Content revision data
* * * * * * *

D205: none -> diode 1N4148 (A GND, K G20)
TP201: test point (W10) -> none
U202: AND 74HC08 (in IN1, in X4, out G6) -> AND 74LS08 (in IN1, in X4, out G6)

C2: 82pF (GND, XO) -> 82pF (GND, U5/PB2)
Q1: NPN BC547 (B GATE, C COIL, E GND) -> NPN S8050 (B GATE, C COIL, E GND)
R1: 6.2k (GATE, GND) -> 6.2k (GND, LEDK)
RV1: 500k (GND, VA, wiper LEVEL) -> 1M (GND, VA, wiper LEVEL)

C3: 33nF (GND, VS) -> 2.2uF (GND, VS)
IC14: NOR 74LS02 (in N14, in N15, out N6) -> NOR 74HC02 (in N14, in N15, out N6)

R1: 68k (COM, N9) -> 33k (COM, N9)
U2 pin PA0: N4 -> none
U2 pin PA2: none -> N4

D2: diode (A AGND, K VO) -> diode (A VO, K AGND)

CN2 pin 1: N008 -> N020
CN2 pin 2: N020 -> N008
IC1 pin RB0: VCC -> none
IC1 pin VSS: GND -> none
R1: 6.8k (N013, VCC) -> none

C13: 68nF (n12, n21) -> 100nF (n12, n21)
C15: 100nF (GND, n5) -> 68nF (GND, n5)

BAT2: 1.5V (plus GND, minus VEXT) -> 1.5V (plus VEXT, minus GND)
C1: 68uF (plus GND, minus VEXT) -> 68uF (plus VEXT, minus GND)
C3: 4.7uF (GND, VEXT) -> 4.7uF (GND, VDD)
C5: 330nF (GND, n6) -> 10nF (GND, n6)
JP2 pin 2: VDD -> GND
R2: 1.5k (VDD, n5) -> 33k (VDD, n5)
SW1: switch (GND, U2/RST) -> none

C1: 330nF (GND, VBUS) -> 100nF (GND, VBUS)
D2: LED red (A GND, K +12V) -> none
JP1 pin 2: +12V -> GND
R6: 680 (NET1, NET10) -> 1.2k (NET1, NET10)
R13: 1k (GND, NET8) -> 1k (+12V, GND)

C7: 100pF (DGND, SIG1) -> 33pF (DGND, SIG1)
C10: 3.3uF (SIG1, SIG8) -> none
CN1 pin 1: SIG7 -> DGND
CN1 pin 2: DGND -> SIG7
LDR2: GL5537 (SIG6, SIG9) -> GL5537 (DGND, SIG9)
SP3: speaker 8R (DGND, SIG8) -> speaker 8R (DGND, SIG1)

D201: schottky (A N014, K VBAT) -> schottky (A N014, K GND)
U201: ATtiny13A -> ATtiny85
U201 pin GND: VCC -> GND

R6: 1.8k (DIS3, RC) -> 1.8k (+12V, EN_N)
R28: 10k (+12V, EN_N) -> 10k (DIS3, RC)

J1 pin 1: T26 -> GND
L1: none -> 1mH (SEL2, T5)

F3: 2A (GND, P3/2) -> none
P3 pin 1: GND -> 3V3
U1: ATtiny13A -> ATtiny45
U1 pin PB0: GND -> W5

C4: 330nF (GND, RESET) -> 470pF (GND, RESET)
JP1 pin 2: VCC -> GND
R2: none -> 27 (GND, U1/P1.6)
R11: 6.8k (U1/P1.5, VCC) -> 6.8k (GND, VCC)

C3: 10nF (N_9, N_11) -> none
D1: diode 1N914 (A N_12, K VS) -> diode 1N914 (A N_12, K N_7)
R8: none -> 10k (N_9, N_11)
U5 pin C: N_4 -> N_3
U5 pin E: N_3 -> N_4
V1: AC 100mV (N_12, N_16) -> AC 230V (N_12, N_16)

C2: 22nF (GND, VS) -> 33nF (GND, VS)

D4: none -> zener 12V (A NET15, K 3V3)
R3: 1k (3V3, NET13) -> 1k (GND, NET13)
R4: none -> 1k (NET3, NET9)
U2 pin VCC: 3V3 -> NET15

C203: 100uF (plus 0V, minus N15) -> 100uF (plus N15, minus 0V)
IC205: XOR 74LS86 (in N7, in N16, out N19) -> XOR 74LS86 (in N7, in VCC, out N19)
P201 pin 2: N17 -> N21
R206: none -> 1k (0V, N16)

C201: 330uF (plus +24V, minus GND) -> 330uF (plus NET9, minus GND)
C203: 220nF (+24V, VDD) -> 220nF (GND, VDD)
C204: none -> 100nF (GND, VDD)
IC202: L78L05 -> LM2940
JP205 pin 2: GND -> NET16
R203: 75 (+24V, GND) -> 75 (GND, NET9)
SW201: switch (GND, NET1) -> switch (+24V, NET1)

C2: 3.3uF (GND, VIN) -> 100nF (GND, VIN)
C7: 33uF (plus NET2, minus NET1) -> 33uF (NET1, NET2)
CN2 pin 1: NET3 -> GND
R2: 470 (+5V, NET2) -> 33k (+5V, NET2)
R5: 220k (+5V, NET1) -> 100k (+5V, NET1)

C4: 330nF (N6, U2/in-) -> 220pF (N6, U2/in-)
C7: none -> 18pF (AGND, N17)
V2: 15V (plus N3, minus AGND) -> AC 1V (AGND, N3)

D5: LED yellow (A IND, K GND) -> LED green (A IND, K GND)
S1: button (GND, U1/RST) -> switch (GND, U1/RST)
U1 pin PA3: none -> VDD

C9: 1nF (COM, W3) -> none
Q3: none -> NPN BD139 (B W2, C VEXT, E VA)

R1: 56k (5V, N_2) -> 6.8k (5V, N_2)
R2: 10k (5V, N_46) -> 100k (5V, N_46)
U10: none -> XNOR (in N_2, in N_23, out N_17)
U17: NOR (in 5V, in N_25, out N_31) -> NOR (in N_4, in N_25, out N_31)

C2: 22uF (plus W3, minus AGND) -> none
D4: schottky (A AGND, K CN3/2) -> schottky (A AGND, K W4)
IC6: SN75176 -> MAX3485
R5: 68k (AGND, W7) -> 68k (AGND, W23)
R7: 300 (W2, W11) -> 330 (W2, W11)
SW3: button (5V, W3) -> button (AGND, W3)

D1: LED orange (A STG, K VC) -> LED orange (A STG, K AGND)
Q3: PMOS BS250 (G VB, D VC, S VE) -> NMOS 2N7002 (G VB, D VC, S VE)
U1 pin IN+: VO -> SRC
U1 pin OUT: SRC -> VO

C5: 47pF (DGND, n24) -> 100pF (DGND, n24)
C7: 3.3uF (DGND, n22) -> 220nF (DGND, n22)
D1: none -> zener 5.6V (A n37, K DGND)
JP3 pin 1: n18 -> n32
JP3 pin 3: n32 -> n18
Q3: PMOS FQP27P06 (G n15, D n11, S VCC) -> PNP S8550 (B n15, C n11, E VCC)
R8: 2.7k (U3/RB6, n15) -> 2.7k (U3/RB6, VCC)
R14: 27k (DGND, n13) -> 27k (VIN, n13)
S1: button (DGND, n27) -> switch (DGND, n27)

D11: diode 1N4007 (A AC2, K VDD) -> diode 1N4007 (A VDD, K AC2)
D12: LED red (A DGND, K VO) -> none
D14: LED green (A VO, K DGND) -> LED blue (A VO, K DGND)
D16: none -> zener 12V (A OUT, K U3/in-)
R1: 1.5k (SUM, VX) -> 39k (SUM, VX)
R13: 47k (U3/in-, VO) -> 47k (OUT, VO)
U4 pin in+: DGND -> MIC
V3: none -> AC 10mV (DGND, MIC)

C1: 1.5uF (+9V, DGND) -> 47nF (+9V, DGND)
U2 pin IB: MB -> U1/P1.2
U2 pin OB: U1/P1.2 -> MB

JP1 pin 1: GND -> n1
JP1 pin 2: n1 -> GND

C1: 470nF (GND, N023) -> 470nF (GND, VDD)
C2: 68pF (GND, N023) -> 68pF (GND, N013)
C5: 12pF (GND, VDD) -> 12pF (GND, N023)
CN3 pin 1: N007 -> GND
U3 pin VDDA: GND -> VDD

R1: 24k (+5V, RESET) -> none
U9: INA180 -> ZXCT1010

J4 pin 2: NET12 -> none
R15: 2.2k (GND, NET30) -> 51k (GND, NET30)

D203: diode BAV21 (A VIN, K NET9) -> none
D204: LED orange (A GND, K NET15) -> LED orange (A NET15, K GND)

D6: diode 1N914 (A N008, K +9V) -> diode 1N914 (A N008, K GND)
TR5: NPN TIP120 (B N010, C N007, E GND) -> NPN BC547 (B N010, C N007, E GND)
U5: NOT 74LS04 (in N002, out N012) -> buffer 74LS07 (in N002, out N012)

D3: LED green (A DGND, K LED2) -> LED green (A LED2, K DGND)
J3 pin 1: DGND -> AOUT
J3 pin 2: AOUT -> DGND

* * * * * * *

# Task to carry out
All lines in the entries above that hold the word "RESET" need to be copied.

# Task answer
C4: 330nF (GND, RESET) -> 470pF (GND, RESET)
R1: 24k (+5V, RESET) -> none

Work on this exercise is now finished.